[Items from a dataset]
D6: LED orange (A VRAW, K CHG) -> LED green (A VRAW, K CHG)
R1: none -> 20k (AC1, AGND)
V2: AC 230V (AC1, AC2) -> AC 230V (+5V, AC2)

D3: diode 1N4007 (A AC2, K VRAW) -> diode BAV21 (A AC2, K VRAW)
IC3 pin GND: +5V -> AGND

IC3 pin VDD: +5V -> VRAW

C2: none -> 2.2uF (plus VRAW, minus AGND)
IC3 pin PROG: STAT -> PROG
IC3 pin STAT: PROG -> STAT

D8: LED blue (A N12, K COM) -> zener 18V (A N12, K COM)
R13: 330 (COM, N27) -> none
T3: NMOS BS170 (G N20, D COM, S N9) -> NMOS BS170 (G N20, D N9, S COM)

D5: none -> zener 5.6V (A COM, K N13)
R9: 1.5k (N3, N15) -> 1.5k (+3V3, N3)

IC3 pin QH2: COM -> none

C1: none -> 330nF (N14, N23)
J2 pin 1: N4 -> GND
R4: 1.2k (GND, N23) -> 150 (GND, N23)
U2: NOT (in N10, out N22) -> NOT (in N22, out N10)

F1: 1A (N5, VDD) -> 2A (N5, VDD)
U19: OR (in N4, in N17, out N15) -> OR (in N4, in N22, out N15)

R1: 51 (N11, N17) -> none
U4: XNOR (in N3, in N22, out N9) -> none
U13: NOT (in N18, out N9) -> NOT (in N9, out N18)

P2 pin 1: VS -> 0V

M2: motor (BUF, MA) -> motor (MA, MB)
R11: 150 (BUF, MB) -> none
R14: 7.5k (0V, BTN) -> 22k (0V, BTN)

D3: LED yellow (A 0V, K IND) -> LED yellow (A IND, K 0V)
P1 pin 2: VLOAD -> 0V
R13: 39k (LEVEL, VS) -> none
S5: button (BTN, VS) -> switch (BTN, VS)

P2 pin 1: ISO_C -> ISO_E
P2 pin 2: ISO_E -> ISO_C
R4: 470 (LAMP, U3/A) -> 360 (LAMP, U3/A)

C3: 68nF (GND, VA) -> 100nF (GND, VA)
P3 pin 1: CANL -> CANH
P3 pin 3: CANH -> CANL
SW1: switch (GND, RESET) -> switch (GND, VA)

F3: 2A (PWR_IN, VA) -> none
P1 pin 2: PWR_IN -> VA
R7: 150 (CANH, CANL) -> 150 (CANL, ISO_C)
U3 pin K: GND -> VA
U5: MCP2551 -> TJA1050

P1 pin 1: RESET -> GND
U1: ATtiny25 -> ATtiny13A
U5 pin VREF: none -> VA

:: What to work on ::
All entries must be repeated exactly.

:: Response to this task ::
D6: LED orange (A VRAW, K CHG) -> LED green (A VRAW, K CHG)
R1: none -> 20k (AC1, AGND)
V2: AC 230V (AC1, AC2) -> AC 230V (+5V, AC2)

D3: diode 1N4007 (A AC2, K VRAW) -> diode BAV21 (A AC2, K VRAW)
IC3 pin GND: +5V -> AGND

IC3 pin VDD: +5V -> VRAW

C2: none -> 2.2uF (plus VRAW, minus AGND)
IC3 pin PROG: STAT -> PROG
IC3 pin STAT: PROG -> STAT

D8: LED blue (A N12, K COM) -> zener 18V (A N12, K COM)
R13: 330 (COM, N27) -> none
T3: NMOS BS170 (G N20, D COM, S N9) -> NMOS BS170 (G N20, D N9, S COM)

D5: none -> zener 5.6V (A COM, K N13)
R9: 1.5k (N3, N15) -> 1.5k (+3V3, N3)

IC3 pin QH2: COM -> none

C1: none -> 330nF (N14, N23)
J2 pin 1: N4 -> GND
R4: 1.2k (GND, N23) -> 150 (GND, N23)
U2: NOT (in N10, out N22) -> NOT (in N22, out N10)

F1: 1A (N5, VDD) -> 2A (N5, VDD)
U19: OR (in N4, in N17, out N15) -> OR (in N4, in N22, out N15)

R1: 51 (N11, N17) -> none
U4: XNOR (in N3, in N22, out N9) -> none
U13: NOT (in N18, out N9) -> NOT (in N9, out N18)

P2 pin 1: VS -> 0V

M2: motor (BUF, MA) -> motor (MA, MB)
R11: 150 (BUF, MB) -> none
R14: 7.5k (0V, BTN) -> 22k (0V, BTN)

D3: LED yellow (A 0V, K IND) -> LED yellow (A IND, K 0V)
P1 pin 2: VLOAD -> 0V
R13: 39k (LEVEL, VS) -> none
S5: button (BTN, VS) -> switch (BTN, VS)

P2 pin 1: ISO_C -> ISO_E
P2 pin 2: ISO_E -> ISO_C
R4: 470 (LAMP, U3/A) -> 360 (LAMP, U3/A)

C3: 68nF (GND, VA) -> 100nF (GND, VA)
P3 pin 1: CANL -> CANH
P3 pin 3: CANH -> CANL
SW1: switch (GND, RESET) -> switch (GND, VA)

F3: 2A (PWR_IN, VA) -> none
P1 pin 2: PWR_IN -> VA
R7: 150 (CANH, CANL) -> 150 (CANL, ISO_C)
U3 pin K: GND -> VA
U5: MCP2551 -> TJA1050

P1 pin 1: RESET -> GND
U1: ATtiny25 -> ATtiny13A
U5 pin VREF: none -> VA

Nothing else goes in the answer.